In the entries below, begin at the line with "orange tile R10" and stop after the line with "tan brick H5:H8"; output those lines exactly and omit the pictures.

### [Study material]
= = = = = = =

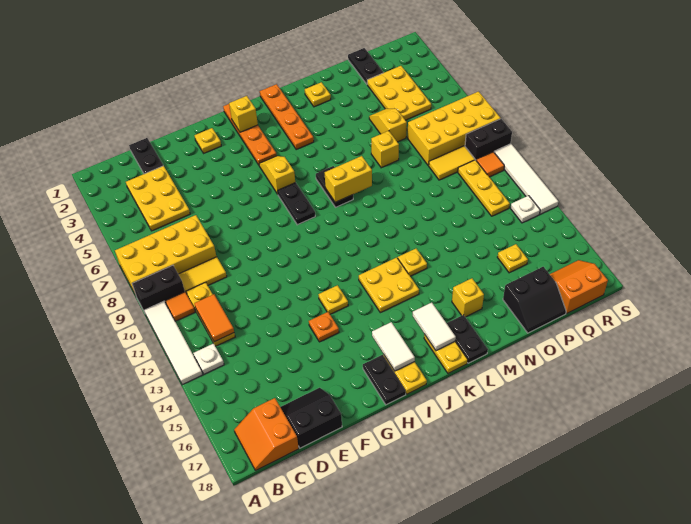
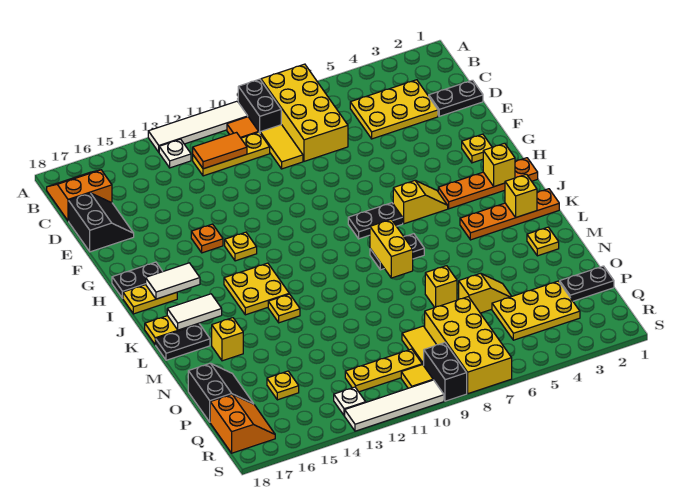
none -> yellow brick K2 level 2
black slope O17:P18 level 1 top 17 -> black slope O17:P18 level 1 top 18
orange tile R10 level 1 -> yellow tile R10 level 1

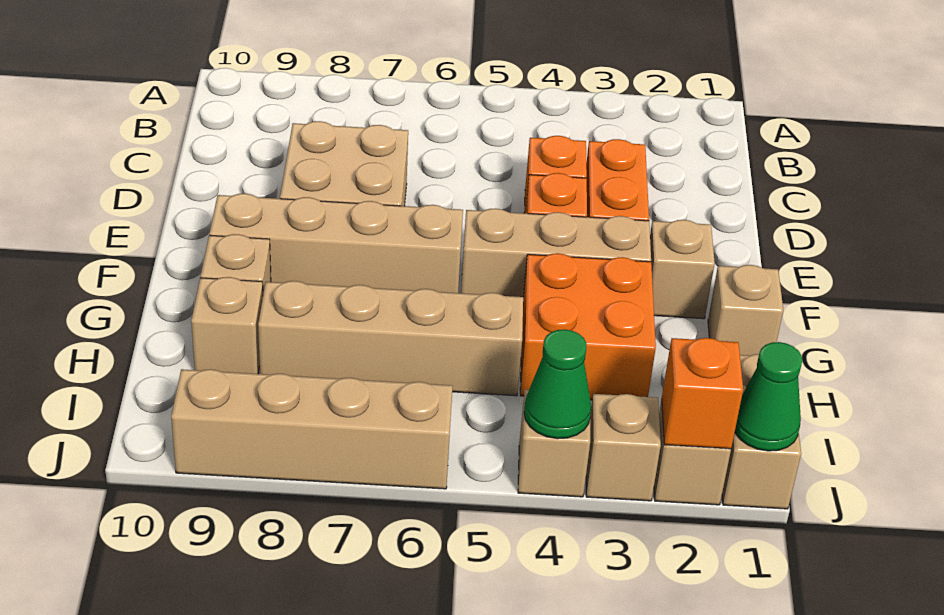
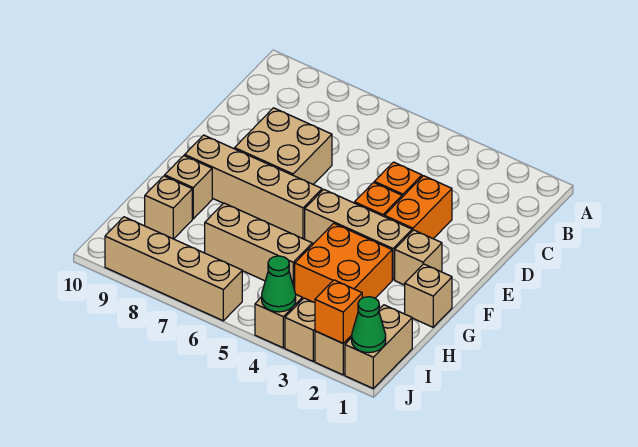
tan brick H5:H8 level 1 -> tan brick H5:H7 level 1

= = = = = = =

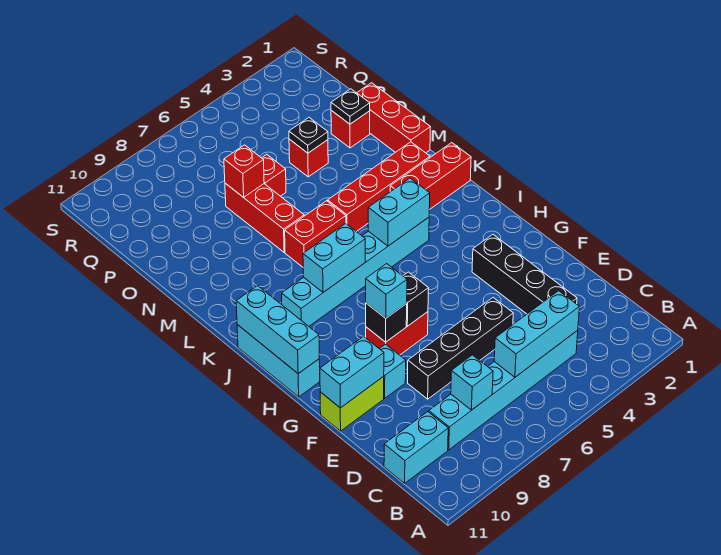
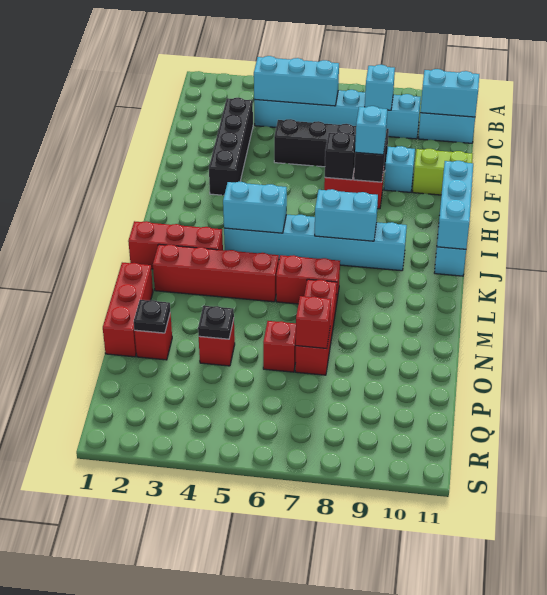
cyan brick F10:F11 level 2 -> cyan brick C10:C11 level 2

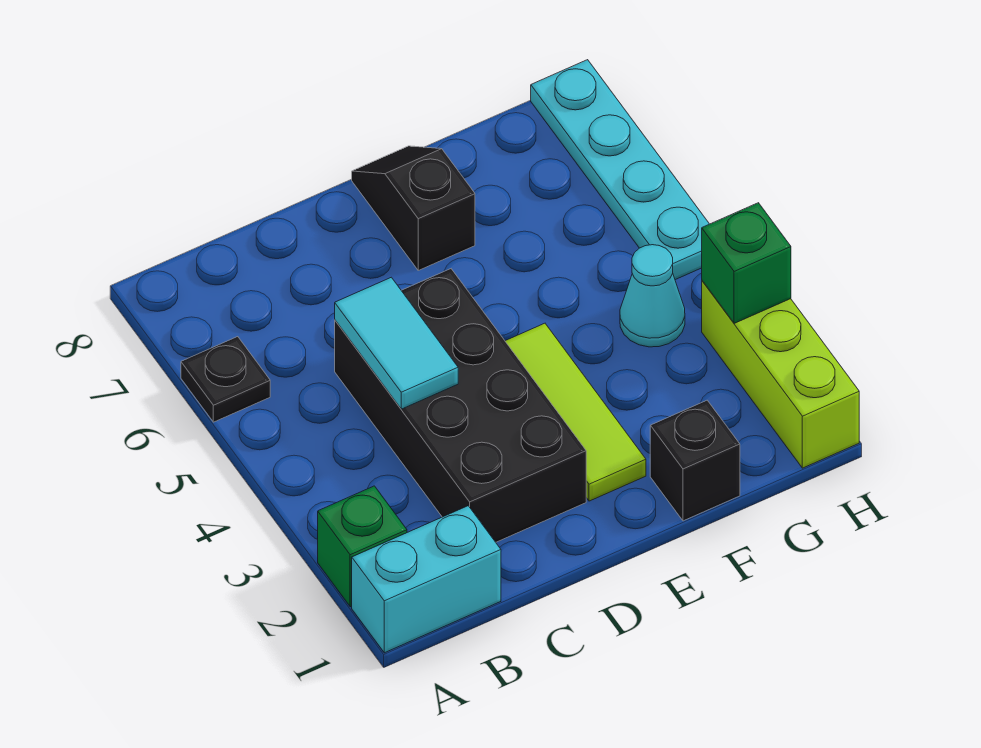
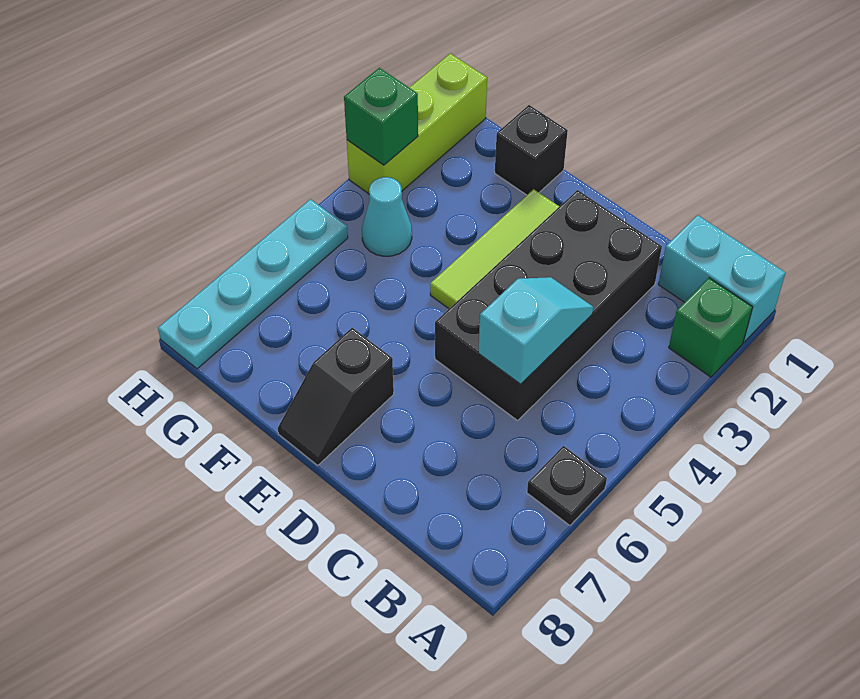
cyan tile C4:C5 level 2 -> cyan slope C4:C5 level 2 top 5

= = = = = = =

### [Reply]
orange tile R10 level 1 -> yellow tile R10 level 1

tan brick H5:H8 level 1 -> tan brick H5:H7 level 1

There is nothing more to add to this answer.